:: Given records ::
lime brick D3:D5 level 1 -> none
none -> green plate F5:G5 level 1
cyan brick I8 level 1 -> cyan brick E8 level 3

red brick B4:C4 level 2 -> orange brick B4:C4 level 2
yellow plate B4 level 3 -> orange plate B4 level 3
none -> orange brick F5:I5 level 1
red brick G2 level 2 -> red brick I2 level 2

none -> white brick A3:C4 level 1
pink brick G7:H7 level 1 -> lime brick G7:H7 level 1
:::
• [Exercise details]:
Reproduce the listing above exactly.

• [Answer section]:
lime brick D3:D5 level 1 -> none
none -> green plate F5:G5 level 1
cyan brick I8 level 1 -> cyan brick E8 level 3

red brick B4:C4 level 2 -> orange brick B4:C4 level 2
yellow plate B4 level 3 -> orange plate B4 level 3
none -> orange brick F5:I5 level 1
red brick G2 level 2 -> red brick I2 level 2

none -> white brick A3:C4 level 1
pink brick G7:H7 level 1 -> lime brick G7:H7 level 1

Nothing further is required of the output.